Source data
|---|
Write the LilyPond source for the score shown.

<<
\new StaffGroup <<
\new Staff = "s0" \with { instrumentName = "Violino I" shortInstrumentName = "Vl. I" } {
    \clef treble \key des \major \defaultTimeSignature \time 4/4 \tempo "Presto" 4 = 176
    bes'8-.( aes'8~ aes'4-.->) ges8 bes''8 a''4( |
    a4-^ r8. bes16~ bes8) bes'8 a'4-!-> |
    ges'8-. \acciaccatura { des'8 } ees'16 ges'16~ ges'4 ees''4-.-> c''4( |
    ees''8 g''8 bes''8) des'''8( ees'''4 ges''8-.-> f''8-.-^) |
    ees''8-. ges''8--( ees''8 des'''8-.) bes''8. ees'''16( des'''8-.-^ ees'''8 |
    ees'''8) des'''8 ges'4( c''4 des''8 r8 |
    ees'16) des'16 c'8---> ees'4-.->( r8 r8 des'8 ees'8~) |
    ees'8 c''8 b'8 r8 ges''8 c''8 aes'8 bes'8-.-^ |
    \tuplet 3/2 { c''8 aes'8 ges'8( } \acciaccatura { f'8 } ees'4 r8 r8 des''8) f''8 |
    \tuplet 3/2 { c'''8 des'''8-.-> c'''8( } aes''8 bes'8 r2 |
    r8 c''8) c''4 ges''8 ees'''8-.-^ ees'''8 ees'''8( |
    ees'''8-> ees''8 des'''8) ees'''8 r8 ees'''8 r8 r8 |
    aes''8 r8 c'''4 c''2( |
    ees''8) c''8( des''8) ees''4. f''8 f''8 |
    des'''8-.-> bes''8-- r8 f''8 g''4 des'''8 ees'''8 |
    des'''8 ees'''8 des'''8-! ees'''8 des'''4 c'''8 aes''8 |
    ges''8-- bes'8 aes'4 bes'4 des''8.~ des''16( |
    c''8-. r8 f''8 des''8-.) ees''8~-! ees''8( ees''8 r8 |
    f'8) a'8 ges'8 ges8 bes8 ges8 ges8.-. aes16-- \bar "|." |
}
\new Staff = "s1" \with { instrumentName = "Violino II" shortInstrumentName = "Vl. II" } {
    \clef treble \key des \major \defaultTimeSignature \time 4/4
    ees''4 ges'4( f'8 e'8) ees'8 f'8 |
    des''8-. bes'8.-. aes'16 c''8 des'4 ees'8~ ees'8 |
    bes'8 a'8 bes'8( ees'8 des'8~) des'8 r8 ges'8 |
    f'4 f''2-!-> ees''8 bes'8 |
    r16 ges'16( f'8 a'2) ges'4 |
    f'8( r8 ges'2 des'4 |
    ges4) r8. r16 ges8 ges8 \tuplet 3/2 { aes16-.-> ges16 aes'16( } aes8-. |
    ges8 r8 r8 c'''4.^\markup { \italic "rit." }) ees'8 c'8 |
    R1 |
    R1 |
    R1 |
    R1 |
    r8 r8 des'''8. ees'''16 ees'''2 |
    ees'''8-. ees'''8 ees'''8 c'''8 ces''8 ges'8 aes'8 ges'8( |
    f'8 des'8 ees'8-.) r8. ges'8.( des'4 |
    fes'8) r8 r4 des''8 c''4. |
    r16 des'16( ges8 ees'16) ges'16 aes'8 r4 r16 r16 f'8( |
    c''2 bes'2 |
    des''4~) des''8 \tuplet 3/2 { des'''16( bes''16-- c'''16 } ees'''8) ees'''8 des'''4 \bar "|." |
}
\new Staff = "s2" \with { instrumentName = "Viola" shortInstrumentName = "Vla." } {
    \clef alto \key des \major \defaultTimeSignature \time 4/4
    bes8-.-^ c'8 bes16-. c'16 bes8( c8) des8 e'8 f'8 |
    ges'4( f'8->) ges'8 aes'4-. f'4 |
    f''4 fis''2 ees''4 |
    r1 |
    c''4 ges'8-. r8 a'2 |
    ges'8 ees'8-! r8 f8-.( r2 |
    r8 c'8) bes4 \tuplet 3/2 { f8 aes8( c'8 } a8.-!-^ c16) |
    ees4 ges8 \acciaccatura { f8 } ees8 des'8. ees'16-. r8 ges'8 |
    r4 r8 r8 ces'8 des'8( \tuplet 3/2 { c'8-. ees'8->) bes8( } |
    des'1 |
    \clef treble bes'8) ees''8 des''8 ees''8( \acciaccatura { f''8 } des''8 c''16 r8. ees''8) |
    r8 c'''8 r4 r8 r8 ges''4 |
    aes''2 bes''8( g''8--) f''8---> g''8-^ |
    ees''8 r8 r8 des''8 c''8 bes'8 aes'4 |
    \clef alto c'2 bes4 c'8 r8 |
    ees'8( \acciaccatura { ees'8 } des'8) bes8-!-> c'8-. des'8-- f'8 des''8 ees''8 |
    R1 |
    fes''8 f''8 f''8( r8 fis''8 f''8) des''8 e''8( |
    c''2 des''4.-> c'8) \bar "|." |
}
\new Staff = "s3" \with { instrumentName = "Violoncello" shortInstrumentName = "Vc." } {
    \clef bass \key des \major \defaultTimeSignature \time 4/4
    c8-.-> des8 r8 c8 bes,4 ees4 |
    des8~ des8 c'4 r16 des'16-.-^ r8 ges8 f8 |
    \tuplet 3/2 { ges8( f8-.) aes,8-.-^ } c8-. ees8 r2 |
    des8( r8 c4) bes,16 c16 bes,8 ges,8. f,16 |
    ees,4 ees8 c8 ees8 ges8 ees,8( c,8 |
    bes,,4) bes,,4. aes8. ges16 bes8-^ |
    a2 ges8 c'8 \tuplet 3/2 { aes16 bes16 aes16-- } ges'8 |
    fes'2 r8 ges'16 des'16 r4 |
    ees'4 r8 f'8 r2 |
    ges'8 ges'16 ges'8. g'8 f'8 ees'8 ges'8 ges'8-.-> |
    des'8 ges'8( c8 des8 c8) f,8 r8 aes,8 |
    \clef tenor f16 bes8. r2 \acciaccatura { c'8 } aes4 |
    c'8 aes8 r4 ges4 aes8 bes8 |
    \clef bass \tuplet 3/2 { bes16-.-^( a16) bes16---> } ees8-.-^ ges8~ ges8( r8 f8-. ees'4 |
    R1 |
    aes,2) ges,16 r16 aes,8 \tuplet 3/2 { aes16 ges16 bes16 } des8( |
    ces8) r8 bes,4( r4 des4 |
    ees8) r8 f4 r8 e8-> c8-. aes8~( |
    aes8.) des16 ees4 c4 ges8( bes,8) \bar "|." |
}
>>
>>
|---|
Goal of the exercise: List every line of the items above that contains the string "alto", matching case exactly.

Correct response:
    \clef alto \key des \major \defaultTimeSignature \time 4/4
    \clef alto c'2 bes4 c'8 r8 |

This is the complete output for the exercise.